WHAT YOU ARE ASKED TO DO:
Filter the records, keeping every line that has the string "LIGHT".

Dataset records
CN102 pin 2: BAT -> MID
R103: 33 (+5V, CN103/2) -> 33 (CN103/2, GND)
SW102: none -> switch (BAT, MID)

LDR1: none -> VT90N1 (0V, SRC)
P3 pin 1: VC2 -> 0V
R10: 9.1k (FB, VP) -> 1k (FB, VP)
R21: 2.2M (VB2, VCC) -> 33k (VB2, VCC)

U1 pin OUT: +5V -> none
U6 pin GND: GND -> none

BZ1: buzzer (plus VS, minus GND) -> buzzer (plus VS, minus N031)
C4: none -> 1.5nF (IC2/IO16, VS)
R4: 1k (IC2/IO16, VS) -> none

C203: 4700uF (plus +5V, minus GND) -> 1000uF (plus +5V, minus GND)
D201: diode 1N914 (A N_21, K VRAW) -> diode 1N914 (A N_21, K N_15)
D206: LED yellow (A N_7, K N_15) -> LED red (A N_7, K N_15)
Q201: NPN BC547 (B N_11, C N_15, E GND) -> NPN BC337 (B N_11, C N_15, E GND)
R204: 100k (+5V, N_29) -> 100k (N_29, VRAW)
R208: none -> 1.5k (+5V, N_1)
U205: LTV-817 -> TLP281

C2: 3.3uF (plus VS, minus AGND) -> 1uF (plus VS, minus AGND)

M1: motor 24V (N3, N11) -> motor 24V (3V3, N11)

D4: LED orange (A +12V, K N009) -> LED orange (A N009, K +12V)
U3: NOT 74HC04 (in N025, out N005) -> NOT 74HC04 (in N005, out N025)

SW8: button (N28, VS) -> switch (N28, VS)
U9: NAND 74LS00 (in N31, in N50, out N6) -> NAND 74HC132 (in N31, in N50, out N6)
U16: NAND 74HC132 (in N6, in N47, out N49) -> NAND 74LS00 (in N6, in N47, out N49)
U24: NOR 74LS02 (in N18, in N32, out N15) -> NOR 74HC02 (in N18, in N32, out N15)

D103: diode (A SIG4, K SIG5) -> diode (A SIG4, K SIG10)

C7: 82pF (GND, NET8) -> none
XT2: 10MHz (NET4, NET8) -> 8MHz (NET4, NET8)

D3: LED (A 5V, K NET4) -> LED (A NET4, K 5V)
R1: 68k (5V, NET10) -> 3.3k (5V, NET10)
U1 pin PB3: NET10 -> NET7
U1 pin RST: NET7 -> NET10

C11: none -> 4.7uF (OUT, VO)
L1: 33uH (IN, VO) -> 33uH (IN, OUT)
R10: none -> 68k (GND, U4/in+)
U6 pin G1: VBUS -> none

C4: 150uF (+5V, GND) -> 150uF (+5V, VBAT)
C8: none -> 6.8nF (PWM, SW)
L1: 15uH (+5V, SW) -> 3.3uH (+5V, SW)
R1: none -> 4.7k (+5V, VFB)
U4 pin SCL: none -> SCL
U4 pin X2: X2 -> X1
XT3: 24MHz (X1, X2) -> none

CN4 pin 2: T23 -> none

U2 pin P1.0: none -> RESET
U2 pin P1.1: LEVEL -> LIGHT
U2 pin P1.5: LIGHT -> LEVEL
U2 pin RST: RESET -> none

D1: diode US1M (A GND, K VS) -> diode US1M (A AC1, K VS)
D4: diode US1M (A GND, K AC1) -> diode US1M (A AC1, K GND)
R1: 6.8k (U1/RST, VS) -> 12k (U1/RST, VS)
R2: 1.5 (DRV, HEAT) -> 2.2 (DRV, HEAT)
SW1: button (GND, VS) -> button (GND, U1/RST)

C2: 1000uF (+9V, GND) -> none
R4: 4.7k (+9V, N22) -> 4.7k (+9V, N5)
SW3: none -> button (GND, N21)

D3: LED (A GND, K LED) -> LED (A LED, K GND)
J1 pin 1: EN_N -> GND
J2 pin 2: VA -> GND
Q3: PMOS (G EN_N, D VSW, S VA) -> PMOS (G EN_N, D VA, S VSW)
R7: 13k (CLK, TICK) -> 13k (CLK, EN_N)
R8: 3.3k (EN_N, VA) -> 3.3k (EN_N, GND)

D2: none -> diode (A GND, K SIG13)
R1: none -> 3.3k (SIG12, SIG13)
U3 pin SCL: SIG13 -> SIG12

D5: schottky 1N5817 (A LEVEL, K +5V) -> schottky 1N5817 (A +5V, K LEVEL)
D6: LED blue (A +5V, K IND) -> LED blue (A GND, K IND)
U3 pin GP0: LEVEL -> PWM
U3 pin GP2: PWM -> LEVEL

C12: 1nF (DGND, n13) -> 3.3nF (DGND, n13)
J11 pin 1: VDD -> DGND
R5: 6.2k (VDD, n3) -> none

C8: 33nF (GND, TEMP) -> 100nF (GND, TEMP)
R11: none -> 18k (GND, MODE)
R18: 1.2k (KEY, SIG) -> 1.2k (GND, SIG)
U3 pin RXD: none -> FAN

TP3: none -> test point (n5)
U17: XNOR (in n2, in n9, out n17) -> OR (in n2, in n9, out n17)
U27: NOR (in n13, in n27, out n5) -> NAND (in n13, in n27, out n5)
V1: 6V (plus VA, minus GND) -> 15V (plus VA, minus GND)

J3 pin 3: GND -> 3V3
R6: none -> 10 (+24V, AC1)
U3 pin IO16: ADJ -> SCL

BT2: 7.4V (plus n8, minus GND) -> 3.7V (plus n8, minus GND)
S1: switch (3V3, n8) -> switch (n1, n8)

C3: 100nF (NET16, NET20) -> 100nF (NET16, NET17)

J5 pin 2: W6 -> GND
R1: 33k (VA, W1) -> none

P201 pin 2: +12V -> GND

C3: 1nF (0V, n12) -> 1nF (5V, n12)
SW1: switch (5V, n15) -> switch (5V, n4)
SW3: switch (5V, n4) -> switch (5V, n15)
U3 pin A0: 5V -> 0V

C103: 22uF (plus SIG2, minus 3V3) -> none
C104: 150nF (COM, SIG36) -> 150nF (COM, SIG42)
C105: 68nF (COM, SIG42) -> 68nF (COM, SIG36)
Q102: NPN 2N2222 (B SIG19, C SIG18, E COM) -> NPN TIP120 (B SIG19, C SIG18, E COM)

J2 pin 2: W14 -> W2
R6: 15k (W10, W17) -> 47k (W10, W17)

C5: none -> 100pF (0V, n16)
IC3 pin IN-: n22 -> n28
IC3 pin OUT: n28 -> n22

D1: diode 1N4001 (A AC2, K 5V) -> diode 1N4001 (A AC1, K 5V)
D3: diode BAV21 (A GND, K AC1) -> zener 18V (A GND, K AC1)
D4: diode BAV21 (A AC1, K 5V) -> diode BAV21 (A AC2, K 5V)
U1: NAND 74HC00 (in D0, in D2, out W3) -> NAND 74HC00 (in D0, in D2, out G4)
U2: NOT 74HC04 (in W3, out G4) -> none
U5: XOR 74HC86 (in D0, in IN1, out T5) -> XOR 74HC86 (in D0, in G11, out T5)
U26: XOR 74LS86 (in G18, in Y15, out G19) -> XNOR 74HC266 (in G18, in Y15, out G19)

THE COMPLETED TASK:
U2 pin P1.1: LEVEL -> LIGHT
U2 pin P1.5: LIGHT -> LEVEL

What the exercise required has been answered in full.